# YOUR OBJECTIVE
Retype, word for word, every line of the records below starting at the one that contains "black ball: 2 -> 0" and ending at the one that contains "brown star: 10 -> 8"; include both of those lines and nothing more.

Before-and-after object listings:
»»
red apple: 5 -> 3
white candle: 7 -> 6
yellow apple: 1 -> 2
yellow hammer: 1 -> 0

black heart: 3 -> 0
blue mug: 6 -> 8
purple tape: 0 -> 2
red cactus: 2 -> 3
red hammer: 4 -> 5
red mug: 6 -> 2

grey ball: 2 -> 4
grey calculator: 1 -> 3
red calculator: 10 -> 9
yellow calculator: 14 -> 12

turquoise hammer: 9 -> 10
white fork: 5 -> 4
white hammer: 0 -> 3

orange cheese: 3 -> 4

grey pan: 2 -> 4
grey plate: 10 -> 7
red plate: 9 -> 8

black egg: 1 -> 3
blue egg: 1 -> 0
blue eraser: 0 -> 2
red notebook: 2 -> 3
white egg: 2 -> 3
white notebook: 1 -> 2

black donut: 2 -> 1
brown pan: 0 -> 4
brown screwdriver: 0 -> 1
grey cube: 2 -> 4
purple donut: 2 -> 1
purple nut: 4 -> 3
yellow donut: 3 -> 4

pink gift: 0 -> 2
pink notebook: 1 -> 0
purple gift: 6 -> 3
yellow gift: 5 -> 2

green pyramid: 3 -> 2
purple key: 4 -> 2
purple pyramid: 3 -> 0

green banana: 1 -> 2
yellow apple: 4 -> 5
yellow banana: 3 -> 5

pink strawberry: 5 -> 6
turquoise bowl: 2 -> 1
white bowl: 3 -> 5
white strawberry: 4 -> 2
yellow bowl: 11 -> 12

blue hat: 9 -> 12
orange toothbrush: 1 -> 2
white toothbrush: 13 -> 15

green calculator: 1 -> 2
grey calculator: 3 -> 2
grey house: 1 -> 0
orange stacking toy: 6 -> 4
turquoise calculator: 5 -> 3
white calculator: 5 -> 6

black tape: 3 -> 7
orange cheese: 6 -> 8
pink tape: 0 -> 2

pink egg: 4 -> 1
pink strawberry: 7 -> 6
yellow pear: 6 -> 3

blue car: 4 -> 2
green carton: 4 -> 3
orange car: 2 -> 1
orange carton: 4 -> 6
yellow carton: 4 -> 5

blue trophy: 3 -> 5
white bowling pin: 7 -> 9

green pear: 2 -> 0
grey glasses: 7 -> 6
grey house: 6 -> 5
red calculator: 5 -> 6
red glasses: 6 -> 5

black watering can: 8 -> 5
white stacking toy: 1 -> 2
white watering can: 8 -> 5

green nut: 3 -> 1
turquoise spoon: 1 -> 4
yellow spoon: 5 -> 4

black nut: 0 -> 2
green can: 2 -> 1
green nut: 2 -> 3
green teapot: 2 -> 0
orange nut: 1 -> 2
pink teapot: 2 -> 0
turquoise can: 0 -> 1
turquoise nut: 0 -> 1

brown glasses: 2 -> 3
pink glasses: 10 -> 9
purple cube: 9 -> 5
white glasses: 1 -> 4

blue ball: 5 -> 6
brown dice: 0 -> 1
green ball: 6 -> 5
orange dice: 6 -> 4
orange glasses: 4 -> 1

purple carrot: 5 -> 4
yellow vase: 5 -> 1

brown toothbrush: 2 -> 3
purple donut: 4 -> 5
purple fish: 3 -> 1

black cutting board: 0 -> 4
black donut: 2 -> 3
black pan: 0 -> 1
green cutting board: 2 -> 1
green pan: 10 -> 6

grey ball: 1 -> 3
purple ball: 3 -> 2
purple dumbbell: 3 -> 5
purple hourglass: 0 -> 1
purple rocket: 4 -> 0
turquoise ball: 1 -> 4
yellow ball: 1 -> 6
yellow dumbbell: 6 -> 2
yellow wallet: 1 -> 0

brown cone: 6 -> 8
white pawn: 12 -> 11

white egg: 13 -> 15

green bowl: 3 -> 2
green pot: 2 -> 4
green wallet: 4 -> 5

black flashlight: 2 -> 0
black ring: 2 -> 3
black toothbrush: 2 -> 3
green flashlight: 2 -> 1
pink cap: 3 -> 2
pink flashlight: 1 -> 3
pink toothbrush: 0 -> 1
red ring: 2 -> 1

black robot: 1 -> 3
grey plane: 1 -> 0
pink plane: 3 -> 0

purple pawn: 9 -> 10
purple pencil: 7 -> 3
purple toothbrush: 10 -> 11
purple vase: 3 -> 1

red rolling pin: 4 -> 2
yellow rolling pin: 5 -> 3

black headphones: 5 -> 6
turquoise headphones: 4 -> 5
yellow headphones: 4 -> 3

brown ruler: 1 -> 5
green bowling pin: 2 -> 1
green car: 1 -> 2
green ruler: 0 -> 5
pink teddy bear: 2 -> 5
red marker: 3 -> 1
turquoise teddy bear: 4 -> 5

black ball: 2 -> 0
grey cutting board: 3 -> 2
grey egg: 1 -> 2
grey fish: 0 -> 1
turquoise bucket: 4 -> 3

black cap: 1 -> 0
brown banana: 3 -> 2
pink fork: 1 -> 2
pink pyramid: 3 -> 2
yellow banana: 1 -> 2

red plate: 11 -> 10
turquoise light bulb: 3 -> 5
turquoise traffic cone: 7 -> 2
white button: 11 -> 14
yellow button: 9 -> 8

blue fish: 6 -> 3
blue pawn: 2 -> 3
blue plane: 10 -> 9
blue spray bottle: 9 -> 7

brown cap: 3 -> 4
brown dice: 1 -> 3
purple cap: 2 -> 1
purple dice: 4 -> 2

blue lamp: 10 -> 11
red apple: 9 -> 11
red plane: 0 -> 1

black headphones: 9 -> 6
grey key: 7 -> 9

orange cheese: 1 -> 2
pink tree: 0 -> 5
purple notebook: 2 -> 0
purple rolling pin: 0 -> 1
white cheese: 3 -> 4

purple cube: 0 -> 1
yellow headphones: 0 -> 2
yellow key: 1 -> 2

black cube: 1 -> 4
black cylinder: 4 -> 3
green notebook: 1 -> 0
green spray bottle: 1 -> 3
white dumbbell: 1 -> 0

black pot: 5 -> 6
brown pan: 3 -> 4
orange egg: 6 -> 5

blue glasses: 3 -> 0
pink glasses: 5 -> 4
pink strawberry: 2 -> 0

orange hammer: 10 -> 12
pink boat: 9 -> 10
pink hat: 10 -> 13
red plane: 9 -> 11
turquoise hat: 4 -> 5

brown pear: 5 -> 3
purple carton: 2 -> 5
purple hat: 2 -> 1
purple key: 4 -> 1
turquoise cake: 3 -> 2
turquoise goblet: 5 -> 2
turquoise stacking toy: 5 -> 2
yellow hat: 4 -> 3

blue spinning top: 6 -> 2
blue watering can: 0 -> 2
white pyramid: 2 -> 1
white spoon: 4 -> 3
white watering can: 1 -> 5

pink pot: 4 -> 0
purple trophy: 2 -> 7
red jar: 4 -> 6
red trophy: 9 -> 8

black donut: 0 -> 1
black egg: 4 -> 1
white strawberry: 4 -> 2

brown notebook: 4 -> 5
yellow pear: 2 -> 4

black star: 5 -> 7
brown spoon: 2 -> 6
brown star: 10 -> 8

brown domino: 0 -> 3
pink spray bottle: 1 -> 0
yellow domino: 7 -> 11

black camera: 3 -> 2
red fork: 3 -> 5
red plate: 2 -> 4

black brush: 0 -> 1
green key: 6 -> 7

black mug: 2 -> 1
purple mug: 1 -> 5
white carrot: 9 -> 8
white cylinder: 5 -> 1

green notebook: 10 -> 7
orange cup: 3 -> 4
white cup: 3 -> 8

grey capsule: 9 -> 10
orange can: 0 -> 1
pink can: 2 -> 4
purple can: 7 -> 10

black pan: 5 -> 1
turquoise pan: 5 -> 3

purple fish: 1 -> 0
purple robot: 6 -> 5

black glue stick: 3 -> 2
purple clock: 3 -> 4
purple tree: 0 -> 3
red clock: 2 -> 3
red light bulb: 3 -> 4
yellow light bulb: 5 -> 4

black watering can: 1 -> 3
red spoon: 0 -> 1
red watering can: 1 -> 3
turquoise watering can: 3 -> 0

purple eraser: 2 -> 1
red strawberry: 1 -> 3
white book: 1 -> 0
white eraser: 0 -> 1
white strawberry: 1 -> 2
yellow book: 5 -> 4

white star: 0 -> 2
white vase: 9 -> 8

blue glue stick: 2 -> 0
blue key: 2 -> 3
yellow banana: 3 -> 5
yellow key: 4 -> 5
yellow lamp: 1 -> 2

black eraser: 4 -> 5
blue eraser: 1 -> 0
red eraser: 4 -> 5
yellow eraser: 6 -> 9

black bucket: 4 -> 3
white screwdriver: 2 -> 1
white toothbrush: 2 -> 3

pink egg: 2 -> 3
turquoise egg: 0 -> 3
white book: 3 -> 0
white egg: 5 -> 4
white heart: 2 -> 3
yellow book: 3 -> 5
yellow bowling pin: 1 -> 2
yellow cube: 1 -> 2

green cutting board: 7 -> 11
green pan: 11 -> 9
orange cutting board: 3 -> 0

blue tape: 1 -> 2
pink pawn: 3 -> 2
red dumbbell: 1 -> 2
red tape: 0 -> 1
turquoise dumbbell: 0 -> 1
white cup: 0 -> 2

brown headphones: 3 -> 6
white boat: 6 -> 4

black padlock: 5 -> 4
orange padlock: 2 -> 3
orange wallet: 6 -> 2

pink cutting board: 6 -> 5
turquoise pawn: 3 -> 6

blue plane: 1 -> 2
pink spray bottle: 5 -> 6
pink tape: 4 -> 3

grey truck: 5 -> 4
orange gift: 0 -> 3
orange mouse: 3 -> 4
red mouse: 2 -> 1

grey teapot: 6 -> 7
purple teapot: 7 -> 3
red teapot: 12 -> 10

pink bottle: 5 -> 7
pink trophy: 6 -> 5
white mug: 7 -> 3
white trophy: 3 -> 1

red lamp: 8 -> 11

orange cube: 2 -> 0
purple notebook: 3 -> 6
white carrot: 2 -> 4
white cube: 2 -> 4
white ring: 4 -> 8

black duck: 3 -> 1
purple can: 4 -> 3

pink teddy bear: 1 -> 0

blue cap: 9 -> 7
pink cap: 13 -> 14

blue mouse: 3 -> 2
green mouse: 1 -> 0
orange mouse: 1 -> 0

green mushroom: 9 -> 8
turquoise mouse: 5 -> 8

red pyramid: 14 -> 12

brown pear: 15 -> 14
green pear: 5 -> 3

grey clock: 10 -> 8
««
# TASK RESULT
black ball: 2 -> 0
grey cutting board: 3 -> 2
grey egg: 1 -> 2
grey fish: 0 -> 1
turquoise bucket: 4 -> 3

black cap: 1 -> 0
brown banana: 3 -> 2
pink fork: 1 -> 2
pink pyramid: 3 -> 2
yellow banana: 1 -> 2

red plate: 11 -> 10
turquoise light bulb: 3 -> 5
turquoise traffic cone: 7 -> 2
white button: 11 -> 14
yellow button: 9 -> 8

blue fish: 6 -> 3
blue pawn: 2 -> 3
blue plane: 10 -> 9
blue spray bottle: 9 -> 7

brown cap: 3 -> 4
brown dice: 1 -> 3
purple cap: 2 -> 1
purple dice: 4 -> 2

blue lamp: 10 -> 11
red apple: 9 -> 11
red plane: 0 -> 1

black headphones: 9 -> 6
grey key: 7 -> 9

orange cheese: 1 -> 2
pink tree: 0 -> 5
purple notebook: 2 -> 0
purple rolling pin: 0 -> 1
white cheese: 3 -> 4

purple cube: 0 -> 1
yellow headphones: 0 -> 2
yellow key: 1 -> 2

black cube: 1 -> 4
black cylinder: 4 -> 3
green notebook: 1 -> 0
green spray bottle: 1 -> 3
white dumbbell: 1 -> 0

black pot: 5 -> 6
brown pan: 3 -> 4
orange egg: 6 -> 5

blue glasses: 3 -> 0
pink glasses: 5 -> 4
pink strawberry: 2 -> 0

orange hammer: 10 -> 12
pink boat: 9 -> 10
pink hat: 10 -> 13
red plane: 9 -> 11
turquoise hat: 4 -> 5

brown pear: 5 -> 3
purple carton: 2 -> 5
purple hat: 2 -> 1
purple key: 4 -> 1
turquoise cake: 3 -> 2
turquoise goblet: 5 -> 2
turquoise stacking toy: 5 -> 2
yellow hat: 4 -> 3

blue spinning top: 6 -> 2
blue watering can: 0 -> 2
white pyramid: 2 -> 1
white spoon: 4 -> 3
white watering can: 1 -> 5

pink pot: 4 -> 0
purple trophy: 2 -> 7
red jar: 4 -> 6
red trophy: 9 -> 8

black donut: 0 -> 1
black egg: 4 -> 1
white strawberry: 4 -> 2

brown notebook: 4 -> 5
yellow pear: 2 -> 4

black star: 5 -> 7
brown spoon: 2 -> 6
brown star: 10 -> 8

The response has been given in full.